## Work order:
Return all of the data exactly as written, without the pictures.

## Available data:
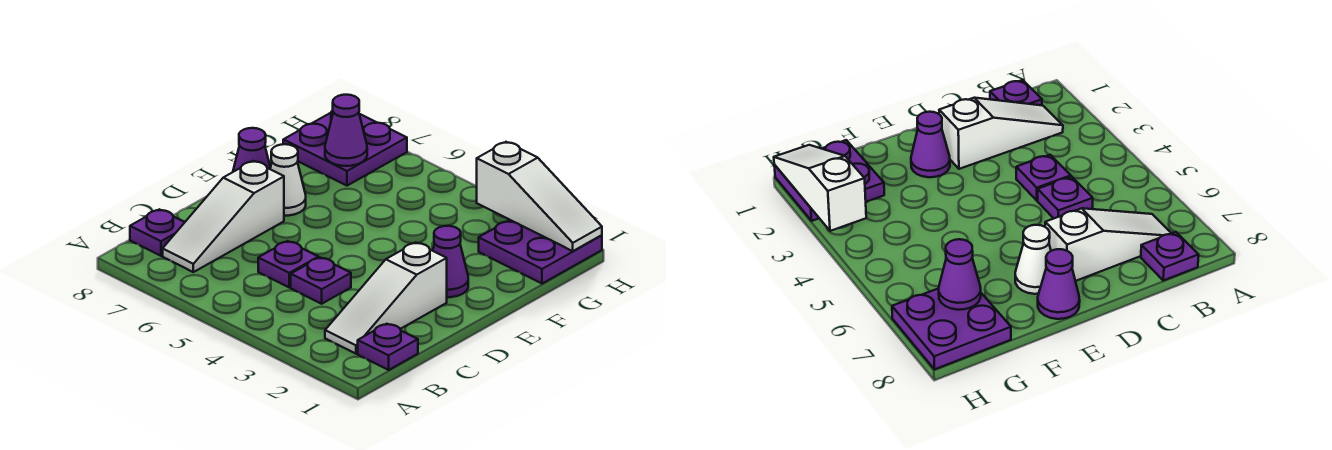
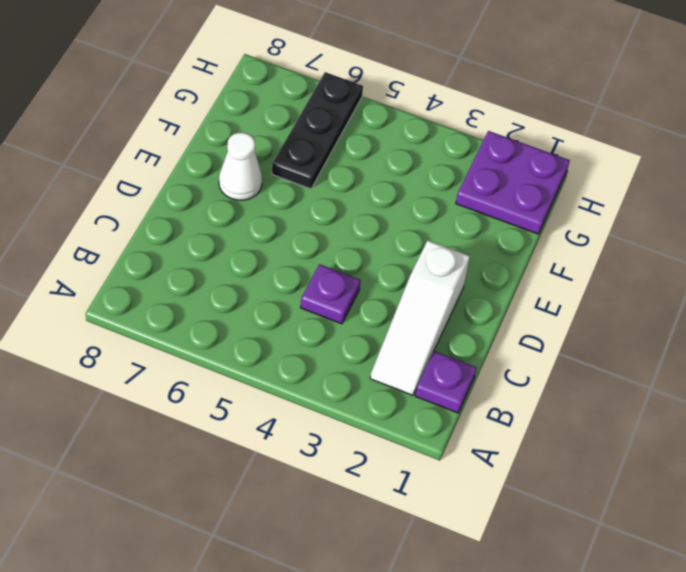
black plate F6:H6 level 1 -> none
none -> white slope B7:D7 level 1 top D
none -> purple plate B8 level 1
none -> purple plate C5 level 1

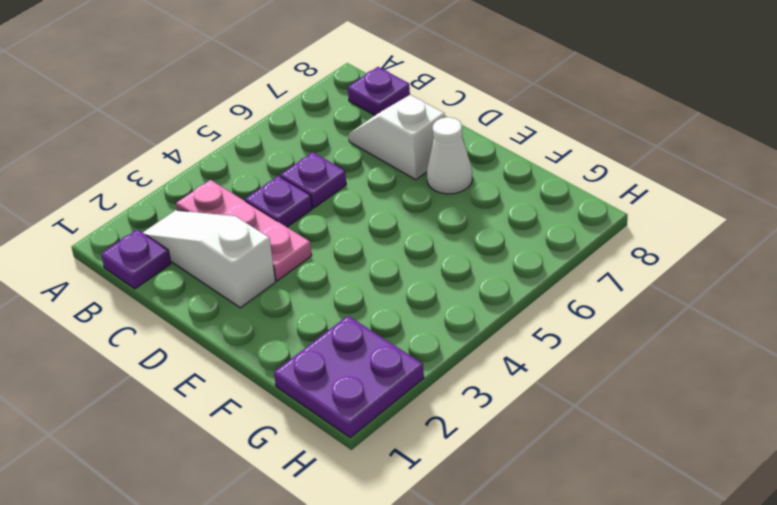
pink plate B3:D3 level 1 -> none
white slope C7:D7 level 1 top D -> white slope B7:D7 level 1 top D
none -> purple cone E2 level 1
none -> purple cone E8 level 1
none -> purple plate G7:H8 level 1

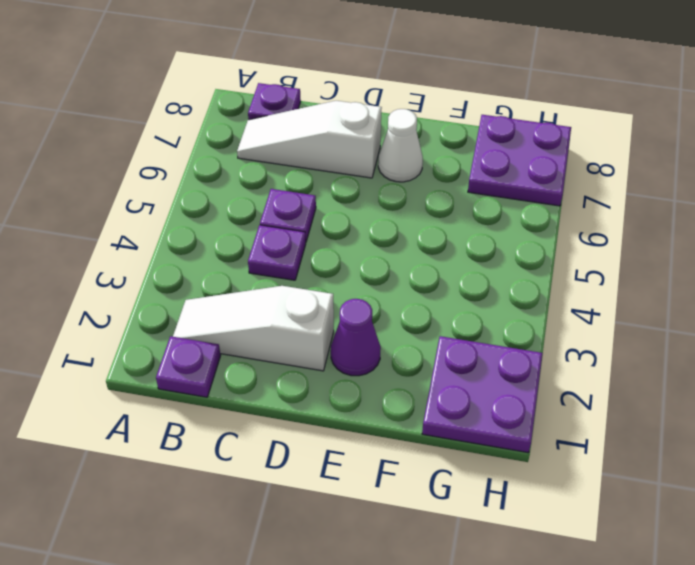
none -> purple cone E8 level 1
none -> purple cone G7 level 2
none -> white slope H1:H3 level 2 top 3

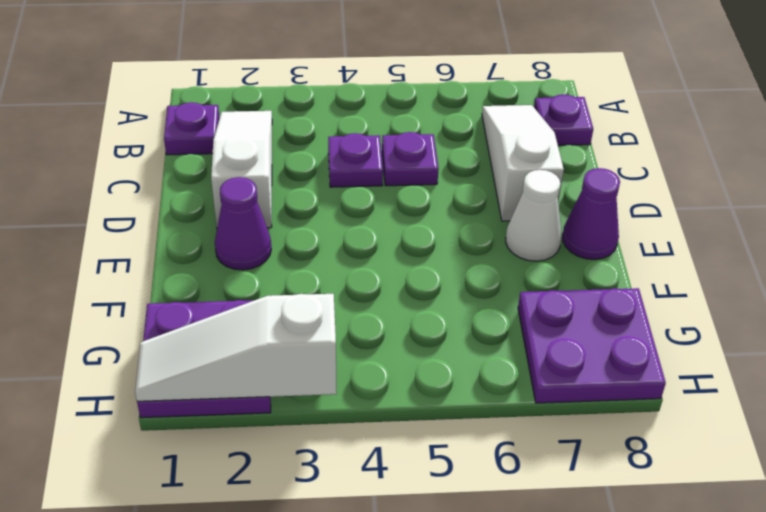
none -> purple cone G7 level 2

## Answer for the task:
black plate F6:H6 level 1 -> none
none -> white slope B7:D7 level 1 top D
none -> purple plate B8 level 1
none -> purple plate C5 level 1

pink plate B3:D3 level 1 -> none
white slope C7:D7 level 1 top D -> white slope B7:D7 level 1 top D
none -> purple cone E2 level 1
none -> purple cone E8 level 1
none -> purple plate G7:H8 level 1

none -> purple cone E8 level 1
none -> purple cone G7 level 2
none -> white slope H1:H3 level 2 top 3

none -> purple cone G7 level 2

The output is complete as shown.